__Task requirements__. Give the number of lines below that contain the string "screwdriver", and no other text.

__Material supplied__.
===============
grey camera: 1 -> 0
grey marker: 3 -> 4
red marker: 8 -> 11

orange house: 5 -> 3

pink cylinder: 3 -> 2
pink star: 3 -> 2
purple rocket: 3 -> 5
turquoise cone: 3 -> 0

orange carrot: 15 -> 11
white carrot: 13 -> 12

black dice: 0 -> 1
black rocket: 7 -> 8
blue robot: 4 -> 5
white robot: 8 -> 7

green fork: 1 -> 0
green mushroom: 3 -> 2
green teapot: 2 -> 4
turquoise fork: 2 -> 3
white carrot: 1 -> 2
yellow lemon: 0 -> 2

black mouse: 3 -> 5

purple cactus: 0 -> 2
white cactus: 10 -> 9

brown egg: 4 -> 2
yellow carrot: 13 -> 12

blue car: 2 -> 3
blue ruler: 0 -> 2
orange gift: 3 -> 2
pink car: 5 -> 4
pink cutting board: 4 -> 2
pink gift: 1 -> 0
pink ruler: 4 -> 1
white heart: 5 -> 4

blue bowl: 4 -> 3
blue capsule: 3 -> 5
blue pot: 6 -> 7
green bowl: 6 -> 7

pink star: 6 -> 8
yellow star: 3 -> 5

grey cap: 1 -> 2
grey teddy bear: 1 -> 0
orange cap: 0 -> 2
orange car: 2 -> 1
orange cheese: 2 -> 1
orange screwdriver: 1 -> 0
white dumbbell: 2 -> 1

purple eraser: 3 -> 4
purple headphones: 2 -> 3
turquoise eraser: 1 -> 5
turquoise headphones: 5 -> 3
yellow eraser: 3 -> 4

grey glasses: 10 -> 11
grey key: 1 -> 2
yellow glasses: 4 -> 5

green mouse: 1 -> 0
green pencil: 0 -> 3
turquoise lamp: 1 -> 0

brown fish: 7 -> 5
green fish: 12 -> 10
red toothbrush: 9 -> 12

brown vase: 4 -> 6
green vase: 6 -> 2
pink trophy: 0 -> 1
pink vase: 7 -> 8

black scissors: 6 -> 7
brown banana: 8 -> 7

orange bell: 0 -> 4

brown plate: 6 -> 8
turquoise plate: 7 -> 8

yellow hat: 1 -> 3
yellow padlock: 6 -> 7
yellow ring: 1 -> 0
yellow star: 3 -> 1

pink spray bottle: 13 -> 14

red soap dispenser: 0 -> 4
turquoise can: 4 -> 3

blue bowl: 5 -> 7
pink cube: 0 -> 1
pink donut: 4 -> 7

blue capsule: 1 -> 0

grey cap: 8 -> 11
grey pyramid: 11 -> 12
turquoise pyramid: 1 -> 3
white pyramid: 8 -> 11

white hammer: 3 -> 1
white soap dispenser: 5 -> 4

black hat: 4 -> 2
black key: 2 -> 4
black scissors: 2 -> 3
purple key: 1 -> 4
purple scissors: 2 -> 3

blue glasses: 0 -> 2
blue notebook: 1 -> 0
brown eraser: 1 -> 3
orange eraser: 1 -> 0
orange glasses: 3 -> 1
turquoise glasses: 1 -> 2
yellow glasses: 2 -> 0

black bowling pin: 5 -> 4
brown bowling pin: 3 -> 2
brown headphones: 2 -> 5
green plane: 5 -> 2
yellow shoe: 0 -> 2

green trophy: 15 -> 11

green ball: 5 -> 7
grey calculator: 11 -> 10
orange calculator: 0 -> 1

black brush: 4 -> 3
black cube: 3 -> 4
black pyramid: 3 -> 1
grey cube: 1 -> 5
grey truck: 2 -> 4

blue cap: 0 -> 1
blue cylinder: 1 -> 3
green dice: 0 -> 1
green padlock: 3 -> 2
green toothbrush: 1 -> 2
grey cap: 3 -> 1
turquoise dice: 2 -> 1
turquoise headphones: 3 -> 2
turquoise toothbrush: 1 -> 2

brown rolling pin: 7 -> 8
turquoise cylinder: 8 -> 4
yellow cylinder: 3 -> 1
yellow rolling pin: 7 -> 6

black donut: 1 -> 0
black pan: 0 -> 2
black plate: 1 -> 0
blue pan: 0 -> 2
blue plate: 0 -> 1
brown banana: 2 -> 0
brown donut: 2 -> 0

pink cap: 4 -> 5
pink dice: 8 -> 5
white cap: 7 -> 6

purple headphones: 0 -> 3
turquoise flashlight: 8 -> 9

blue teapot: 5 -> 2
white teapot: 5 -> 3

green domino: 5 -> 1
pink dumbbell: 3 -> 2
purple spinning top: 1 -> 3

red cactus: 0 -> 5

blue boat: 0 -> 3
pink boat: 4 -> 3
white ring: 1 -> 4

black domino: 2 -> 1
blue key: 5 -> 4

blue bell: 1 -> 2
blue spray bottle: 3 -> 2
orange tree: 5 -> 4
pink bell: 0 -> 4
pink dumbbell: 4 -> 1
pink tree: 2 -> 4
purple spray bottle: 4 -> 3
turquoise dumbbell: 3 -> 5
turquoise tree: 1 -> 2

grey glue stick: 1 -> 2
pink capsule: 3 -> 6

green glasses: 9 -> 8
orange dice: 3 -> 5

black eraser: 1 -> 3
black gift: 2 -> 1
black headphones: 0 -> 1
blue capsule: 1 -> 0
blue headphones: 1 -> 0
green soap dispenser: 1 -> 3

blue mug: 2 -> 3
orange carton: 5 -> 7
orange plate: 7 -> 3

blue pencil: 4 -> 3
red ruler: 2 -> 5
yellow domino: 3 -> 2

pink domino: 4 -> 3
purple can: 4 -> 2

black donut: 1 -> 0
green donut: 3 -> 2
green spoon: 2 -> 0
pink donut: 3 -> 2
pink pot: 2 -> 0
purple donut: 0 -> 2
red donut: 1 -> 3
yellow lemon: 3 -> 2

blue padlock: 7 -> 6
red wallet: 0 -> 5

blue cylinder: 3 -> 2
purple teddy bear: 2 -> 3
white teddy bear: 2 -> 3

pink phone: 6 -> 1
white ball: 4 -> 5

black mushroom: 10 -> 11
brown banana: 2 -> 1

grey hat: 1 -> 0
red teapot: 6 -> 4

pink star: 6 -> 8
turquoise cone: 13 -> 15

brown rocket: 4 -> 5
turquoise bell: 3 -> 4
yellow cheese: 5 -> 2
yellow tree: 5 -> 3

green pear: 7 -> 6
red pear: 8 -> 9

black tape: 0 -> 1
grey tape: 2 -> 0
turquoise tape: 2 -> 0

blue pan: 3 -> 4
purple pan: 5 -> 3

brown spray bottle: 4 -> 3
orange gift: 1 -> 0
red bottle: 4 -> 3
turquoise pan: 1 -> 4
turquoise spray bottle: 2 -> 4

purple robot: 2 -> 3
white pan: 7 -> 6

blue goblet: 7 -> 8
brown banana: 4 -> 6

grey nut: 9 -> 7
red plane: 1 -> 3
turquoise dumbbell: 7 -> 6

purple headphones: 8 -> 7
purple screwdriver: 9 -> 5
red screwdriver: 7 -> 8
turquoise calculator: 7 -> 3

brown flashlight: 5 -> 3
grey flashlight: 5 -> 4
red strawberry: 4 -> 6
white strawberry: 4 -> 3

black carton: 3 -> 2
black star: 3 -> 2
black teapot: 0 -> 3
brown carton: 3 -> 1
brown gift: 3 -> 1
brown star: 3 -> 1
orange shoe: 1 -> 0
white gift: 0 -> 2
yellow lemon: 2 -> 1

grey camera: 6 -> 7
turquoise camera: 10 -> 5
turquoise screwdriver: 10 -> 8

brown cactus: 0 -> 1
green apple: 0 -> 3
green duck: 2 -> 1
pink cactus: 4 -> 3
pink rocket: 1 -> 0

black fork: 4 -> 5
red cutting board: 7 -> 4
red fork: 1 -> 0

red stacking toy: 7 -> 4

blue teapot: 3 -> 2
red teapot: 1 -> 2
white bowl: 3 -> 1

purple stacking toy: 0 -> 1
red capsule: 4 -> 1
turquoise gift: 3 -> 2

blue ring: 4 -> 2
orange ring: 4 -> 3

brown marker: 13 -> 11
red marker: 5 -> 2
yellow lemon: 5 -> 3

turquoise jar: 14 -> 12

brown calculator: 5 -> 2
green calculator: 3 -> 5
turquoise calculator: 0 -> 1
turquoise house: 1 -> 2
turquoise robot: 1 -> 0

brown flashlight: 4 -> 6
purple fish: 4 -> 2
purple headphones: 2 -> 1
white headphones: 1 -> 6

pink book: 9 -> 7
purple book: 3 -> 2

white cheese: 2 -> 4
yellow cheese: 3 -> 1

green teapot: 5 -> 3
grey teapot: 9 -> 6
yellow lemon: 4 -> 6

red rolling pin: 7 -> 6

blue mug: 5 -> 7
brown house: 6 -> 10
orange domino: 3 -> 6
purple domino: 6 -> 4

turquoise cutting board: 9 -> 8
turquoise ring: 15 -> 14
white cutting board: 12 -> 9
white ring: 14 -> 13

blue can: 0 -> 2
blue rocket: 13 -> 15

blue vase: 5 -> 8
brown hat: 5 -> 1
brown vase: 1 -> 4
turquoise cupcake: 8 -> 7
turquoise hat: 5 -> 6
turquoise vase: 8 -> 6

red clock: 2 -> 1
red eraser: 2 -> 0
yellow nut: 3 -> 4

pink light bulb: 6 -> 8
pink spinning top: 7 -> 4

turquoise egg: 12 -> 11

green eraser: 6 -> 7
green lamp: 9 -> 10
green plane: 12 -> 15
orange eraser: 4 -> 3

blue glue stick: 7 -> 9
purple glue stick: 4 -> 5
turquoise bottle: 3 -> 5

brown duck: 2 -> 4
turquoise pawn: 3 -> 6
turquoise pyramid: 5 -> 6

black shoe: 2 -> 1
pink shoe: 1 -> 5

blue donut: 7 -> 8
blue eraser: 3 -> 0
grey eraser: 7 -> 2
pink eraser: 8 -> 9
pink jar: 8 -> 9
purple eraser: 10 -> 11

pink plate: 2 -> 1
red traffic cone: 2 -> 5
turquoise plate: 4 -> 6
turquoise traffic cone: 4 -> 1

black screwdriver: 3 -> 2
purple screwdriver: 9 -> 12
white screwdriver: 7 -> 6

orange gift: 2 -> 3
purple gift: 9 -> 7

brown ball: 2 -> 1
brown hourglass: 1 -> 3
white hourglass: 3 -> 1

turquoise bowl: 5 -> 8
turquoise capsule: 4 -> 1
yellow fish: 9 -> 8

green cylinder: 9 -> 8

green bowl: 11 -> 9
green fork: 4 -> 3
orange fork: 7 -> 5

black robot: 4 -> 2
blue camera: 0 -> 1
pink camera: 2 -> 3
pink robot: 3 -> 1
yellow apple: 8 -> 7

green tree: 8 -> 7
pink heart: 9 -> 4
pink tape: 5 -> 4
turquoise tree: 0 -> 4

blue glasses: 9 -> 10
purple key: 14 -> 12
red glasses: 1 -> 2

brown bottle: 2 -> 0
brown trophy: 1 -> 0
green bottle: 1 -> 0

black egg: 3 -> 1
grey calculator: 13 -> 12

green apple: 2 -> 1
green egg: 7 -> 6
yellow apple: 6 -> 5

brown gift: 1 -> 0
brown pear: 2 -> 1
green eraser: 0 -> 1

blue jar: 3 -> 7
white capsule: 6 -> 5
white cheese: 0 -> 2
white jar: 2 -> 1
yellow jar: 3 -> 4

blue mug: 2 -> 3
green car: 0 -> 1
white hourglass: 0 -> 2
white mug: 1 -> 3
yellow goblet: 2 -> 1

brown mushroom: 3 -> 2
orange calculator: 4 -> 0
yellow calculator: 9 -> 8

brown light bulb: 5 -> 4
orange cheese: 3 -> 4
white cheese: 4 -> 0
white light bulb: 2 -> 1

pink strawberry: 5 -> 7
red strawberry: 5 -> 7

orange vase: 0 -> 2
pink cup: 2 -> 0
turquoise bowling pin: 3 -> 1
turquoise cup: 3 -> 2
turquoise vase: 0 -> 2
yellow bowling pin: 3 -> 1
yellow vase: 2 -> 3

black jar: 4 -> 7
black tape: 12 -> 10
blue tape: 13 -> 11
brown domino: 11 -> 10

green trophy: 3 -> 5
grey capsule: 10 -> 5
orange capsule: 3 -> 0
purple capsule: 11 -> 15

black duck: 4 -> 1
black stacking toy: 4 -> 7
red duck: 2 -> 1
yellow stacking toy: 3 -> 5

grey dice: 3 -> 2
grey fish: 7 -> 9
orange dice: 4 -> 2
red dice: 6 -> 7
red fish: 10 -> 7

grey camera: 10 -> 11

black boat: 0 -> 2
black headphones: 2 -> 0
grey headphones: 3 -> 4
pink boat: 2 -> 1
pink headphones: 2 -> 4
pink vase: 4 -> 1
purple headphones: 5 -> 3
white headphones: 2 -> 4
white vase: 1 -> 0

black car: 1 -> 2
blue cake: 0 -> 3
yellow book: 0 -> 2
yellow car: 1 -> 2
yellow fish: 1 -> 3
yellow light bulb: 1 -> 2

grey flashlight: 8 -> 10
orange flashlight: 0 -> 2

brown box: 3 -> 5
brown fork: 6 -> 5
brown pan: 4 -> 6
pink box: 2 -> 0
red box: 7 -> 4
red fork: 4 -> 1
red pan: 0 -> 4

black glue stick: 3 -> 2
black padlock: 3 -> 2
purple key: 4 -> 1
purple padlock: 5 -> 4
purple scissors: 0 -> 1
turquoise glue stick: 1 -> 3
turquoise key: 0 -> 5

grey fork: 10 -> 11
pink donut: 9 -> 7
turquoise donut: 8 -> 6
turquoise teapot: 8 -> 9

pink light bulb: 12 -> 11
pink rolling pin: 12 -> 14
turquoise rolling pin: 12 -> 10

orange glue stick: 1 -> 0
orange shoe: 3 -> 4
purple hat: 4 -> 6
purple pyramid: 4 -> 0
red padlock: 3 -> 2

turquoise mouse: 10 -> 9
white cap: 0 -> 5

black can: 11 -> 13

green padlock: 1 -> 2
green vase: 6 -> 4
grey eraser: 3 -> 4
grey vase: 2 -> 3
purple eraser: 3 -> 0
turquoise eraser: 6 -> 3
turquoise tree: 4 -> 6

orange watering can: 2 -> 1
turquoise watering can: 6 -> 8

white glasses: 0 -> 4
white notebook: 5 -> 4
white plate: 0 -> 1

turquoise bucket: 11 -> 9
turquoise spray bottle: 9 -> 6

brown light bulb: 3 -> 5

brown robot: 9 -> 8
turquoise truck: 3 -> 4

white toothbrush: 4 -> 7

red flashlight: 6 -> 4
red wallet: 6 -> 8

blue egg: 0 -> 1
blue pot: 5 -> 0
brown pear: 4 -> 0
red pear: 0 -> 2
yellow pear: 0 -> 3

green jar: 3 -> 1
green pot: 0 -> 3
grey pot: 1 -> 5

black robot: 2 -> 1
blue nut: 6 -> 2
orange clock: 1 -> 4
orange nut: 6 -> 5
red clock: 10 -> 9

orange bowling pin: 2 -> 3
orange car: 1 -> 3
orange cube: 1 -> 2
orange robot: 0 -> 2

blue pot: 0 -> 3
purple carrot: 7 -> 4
===============
__Task result__. 7